## EXERCISE
In the entries that follow, how many lines include the string "blue"? The answer is the number only.

## Source data
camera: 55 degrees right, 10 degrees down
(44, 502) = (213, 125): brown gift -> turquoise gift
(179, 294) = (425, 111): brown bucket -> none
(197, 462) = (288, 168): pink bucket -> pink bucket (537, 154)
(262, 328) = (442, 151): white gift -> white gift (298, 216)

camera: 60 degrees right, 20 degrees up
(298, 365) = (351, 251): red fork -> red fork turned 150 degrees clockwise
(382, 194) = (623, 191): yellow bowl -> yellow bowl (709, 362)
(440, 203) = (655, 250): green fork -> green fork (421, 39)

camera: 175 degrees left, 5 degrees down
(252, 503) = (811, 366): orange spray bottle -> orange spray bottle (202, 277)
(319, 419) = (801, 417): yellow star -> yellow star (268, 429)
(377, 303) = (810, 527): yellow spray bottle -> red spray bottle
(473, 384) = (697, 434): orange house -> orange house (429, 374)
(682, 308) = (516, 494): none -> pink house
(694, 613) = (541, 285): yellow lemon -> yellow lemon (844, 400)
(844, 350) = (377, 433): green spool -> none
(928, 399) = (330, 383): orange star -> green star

--

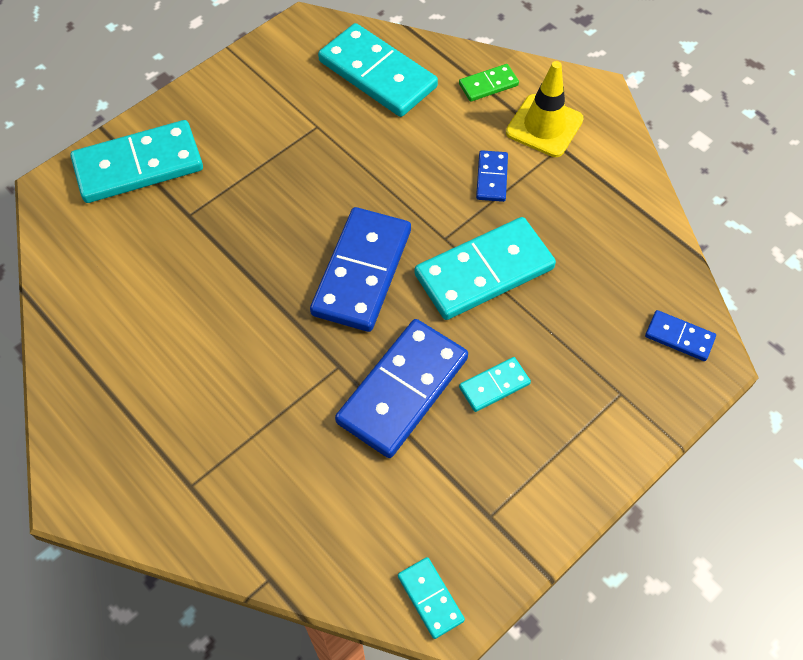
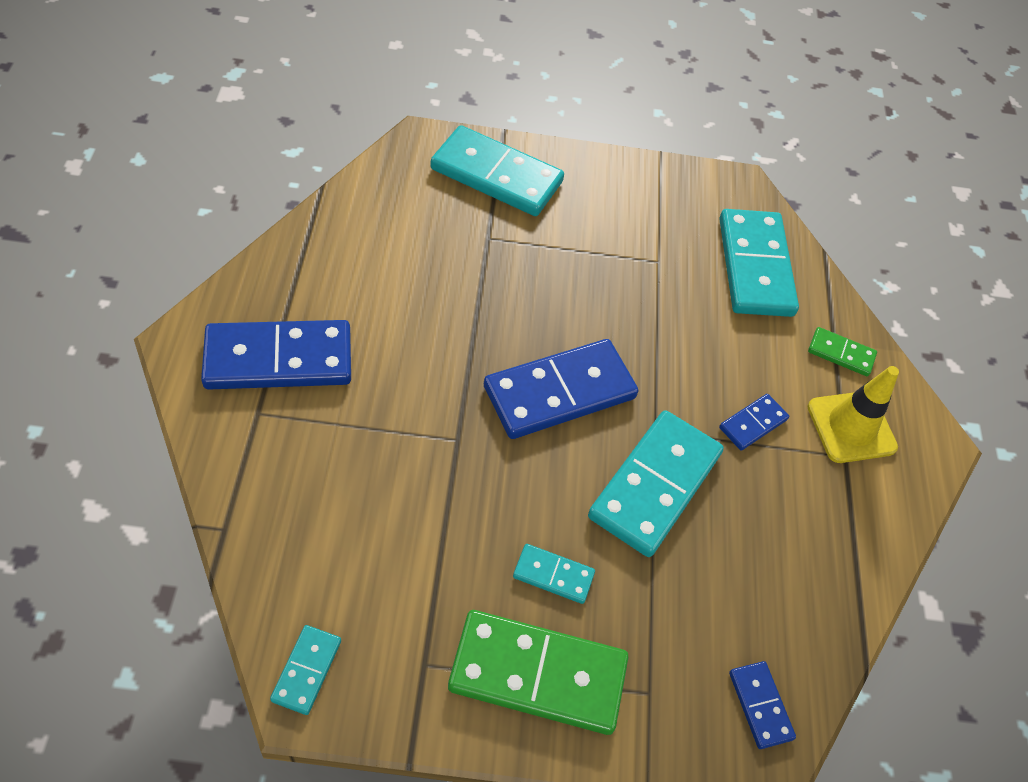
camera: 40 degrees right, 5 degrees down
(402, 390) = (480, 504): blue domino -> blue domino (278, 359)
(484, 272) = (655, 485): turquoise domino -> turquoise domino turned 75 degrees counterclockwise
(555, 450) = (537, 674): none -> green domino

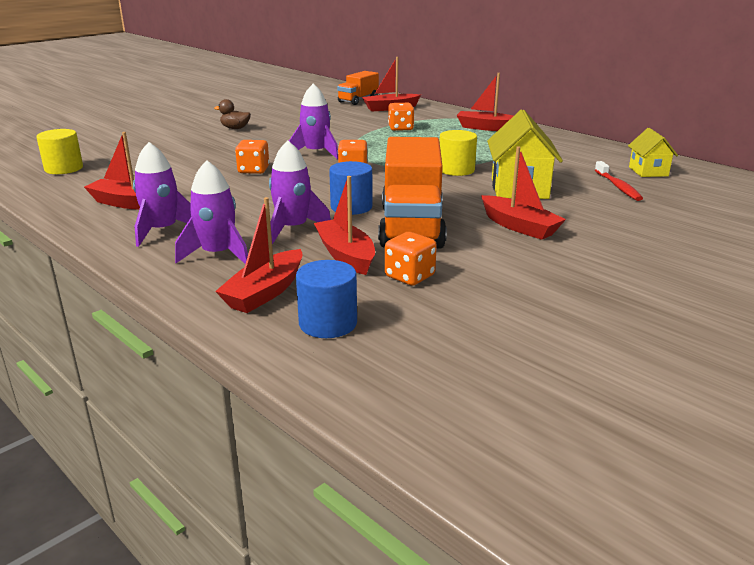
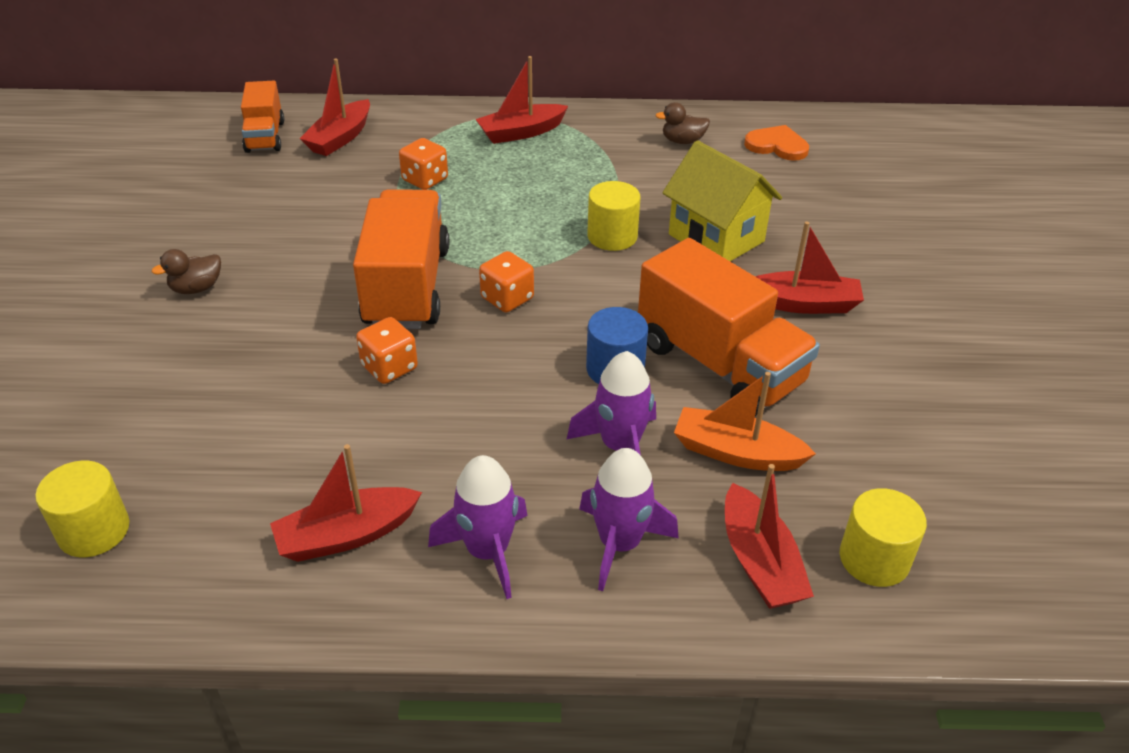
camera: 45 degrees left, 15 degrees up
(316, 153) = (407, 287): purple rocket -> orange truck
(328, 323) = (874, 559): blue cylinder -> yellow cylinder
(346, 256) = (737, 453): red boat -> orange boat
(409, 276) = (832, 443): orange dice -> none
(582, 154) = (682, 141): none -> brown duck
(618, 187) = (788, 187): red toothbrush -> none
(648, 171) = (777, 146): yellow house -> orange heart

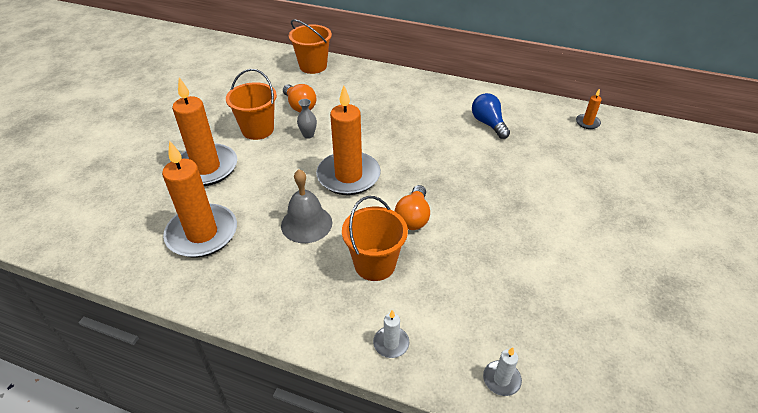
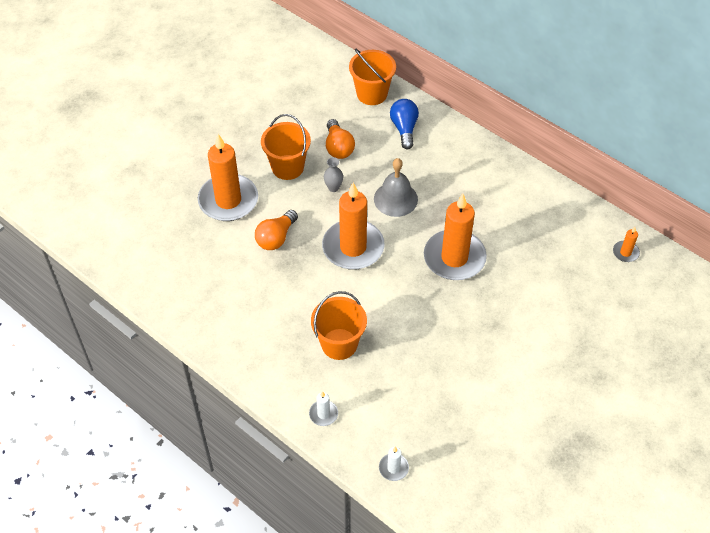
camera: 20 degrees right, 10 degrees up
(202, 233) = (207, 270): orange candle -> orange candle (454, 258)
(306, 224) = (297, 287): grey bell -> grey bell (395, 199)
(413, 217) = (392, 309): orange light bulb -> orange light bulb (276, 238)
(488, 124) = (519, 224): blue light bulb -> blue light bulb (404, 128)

* * *

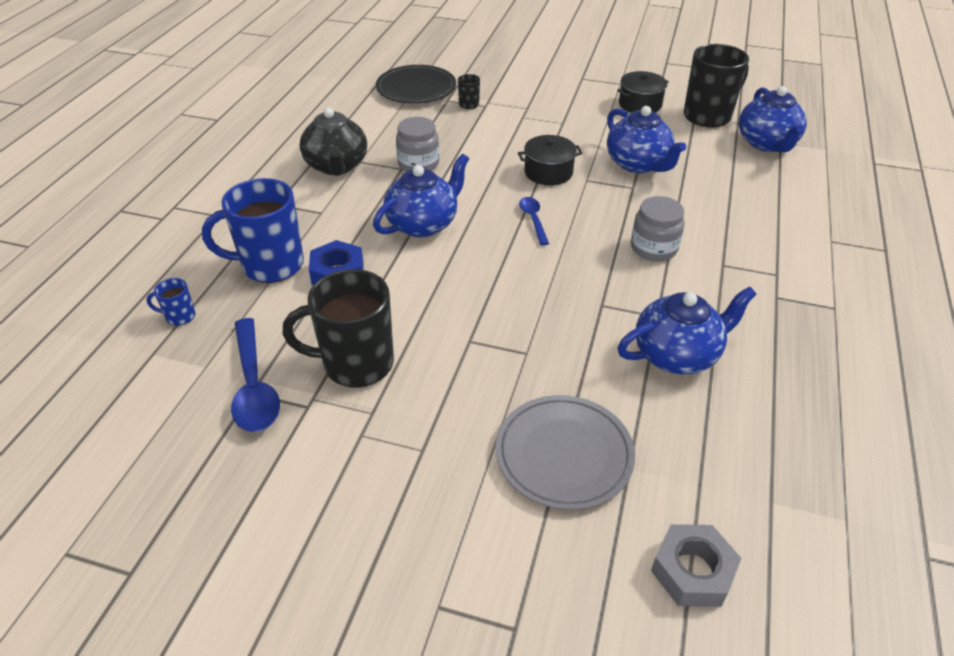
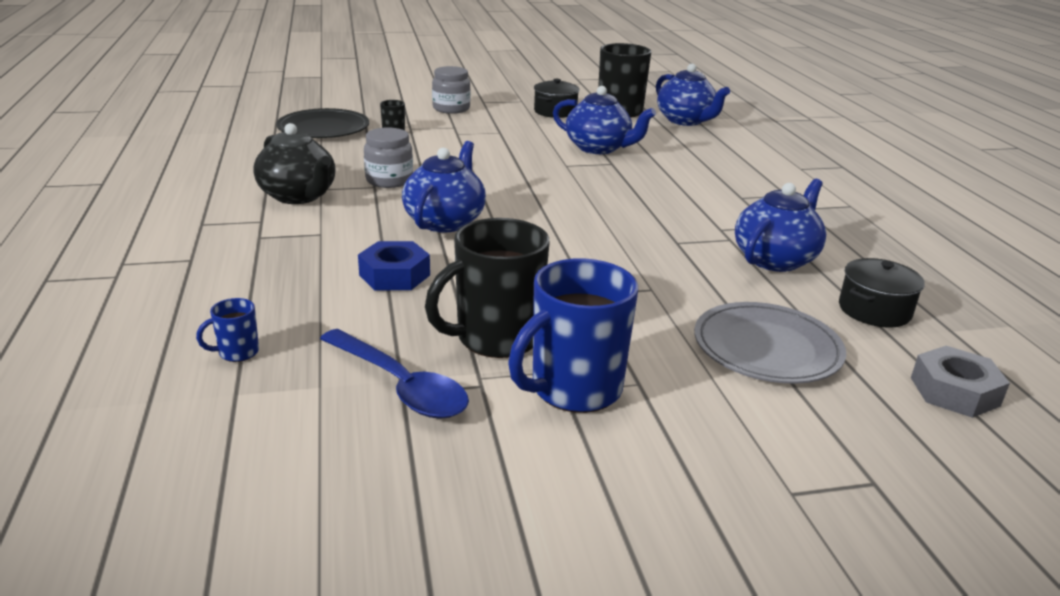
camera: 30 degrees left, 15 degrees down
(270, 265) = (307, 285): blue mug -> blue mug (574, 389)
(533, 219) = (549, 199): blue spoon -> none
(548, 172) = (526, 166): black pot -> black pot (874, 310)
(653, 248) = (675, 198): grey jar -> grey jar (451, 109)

## RESPONSE
5